* _EXERCISE BRIEF_
In the data below, the copy begins at the line containing "F3: 2A (JACK, VCC) -> 100mA (JACK, VCC)" and runs through the last line; repeat those lines exactly, minus the pictures.

* _DATA IN THIS EXERCISE_
______

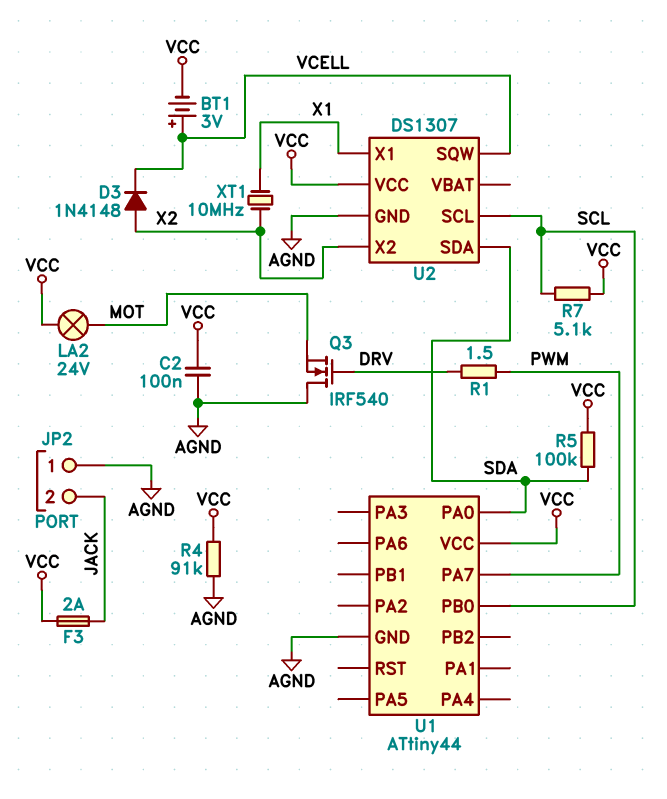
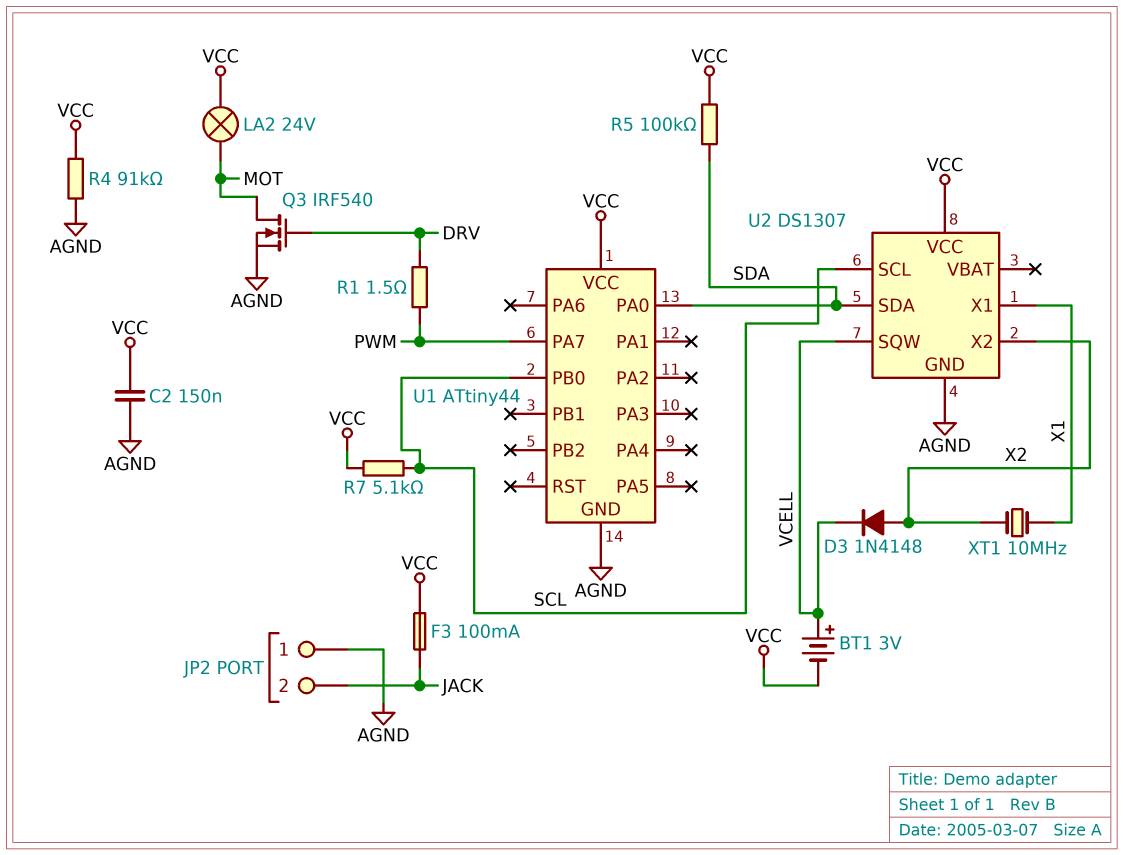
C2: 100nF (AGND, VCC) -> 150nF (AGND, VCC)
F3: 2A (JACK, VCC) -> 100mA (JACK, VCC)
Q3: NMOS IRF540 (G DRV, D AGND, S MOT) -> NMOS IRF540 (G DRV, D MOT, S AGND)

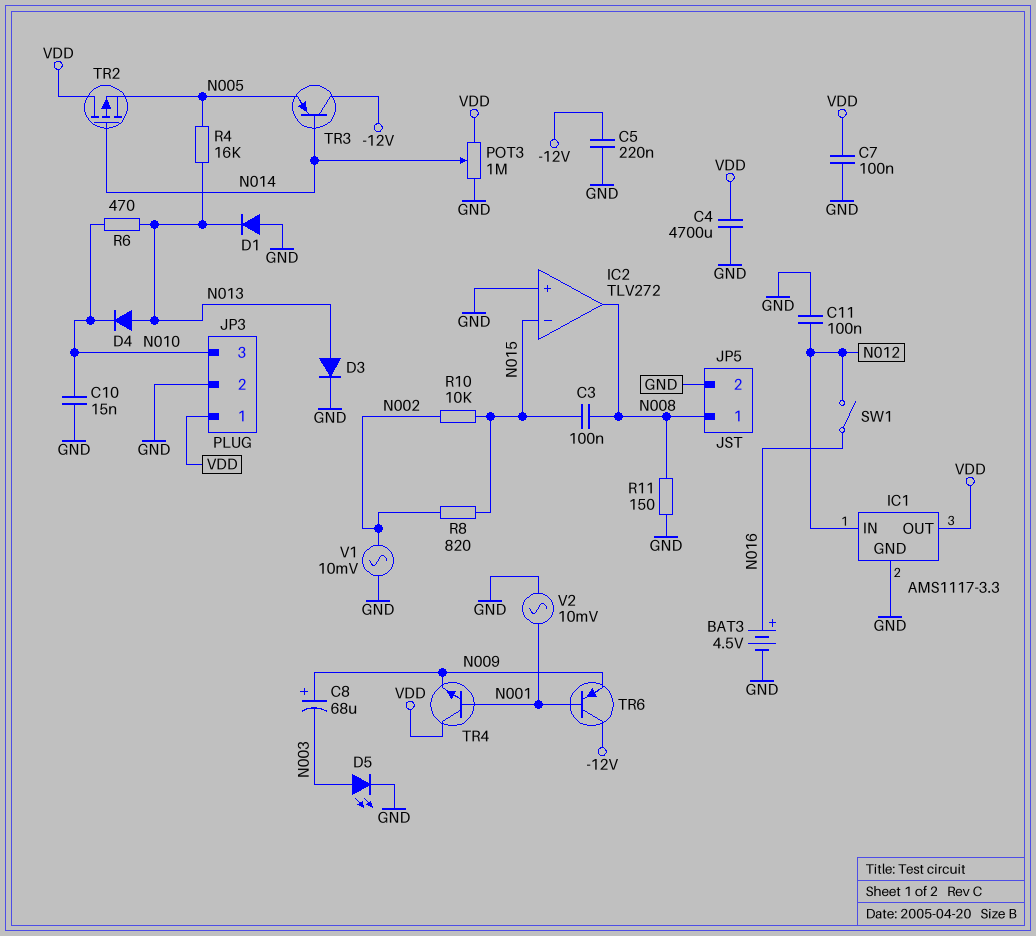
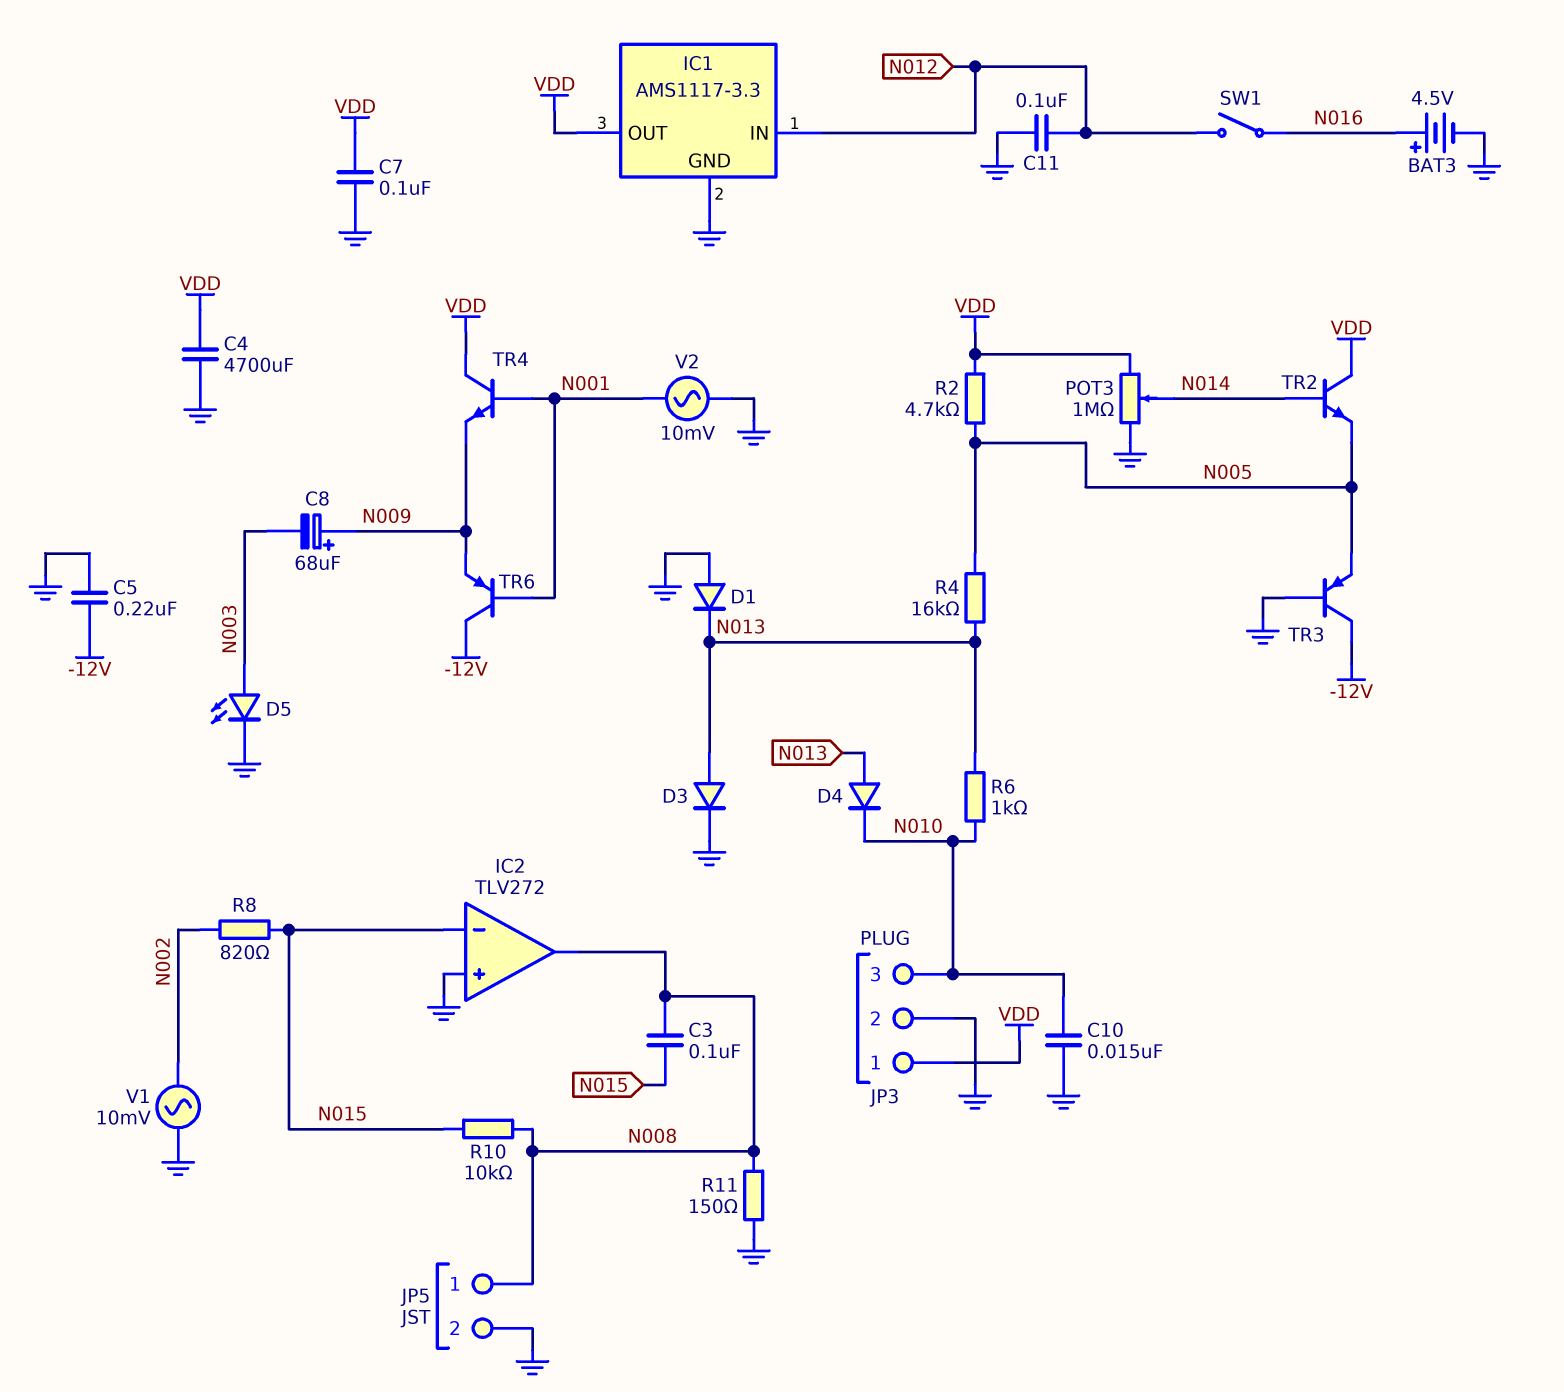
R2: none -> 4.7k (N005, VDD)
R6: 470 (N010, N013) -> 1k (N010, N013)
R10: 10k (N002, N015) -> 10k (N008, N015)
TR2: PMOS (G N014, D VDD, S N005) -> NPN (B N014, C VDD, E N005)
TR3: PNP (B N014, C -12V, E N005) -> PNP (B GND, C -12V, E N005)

______

* _TASK RESPONSE_
F3: 2A (JACK, VCC) -> 100mA (JACK, VCC)
Q3: NMOS IRF540 (G DRV, D AGND, S MOT) -> NMOS IRF540 (G DRV, D MOT, S AGND)

R2: none -> 4.7k (N005, VDD)
R6: 470 (N010, N013) -> 1k (N010, N013)
R10: 10k (N002, N015) -> 10k (N008, N015)
TR2: PMOS (G N014, D VDD, S N005) -> NPN (B N014, C VDD, E N005)
TR3: PNP (B N014, C -12V, E N005) -> PNP (B GND, C -12V, E N005)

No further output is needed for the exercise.